**Assigned task:** Exact copies are required of the lines from the line containing "(434, 298) = (367, 311): black" through the final line of the listing, both included, and of no other lines.

**Recorded data:**

= Beginning of Section =

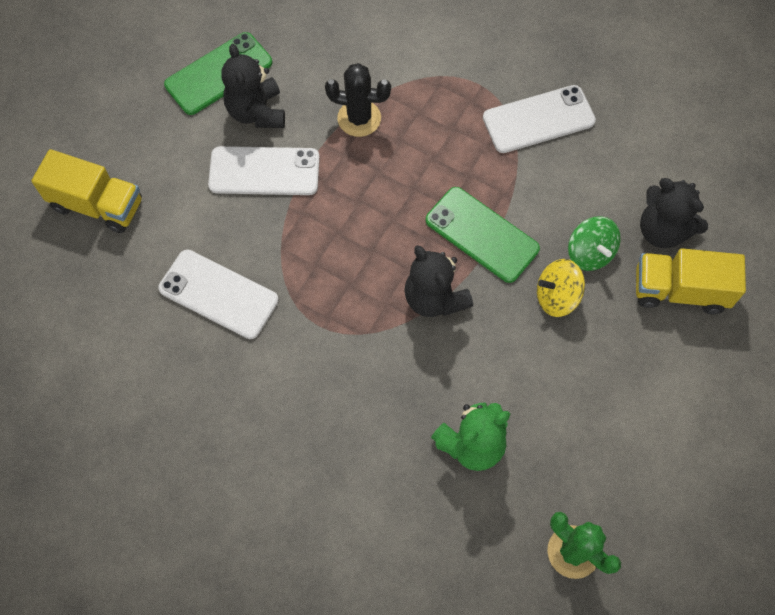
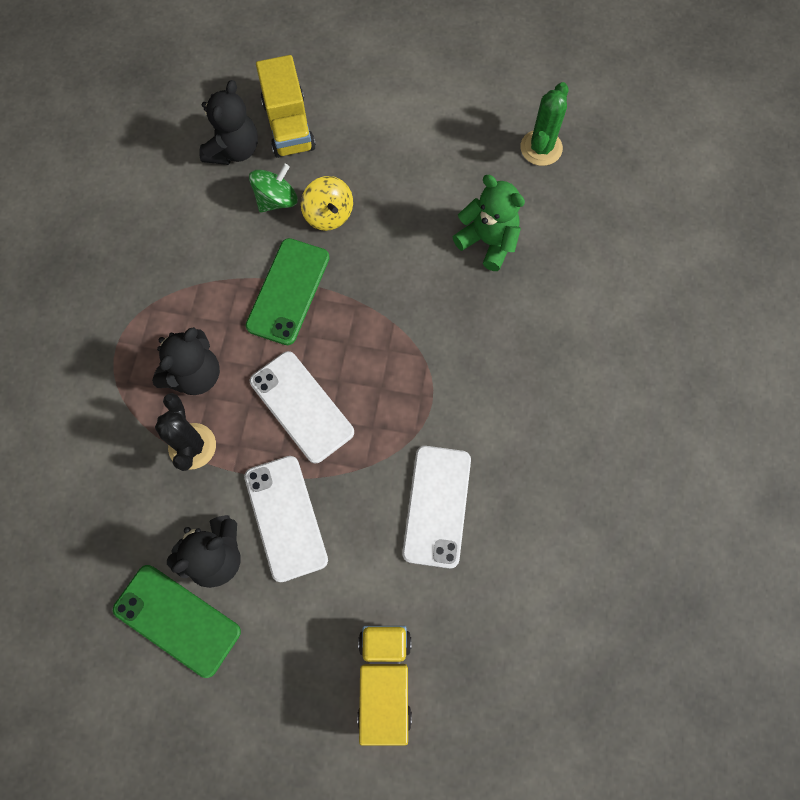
camera: 110 degrees left, 5 degrees up
(434, 298) = (367, 311): black teddy bear -> black teddy bear (195, 374)
(538, 119) = (144, 278): white phone -> white phone (301, 407)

= End of Section =

**Response:**
(434, 298) = (367, 311): black teddy bear -> black teddy bear (195, 374)
(538, 119) = (144, 278): white phone -> white phone (301, 407)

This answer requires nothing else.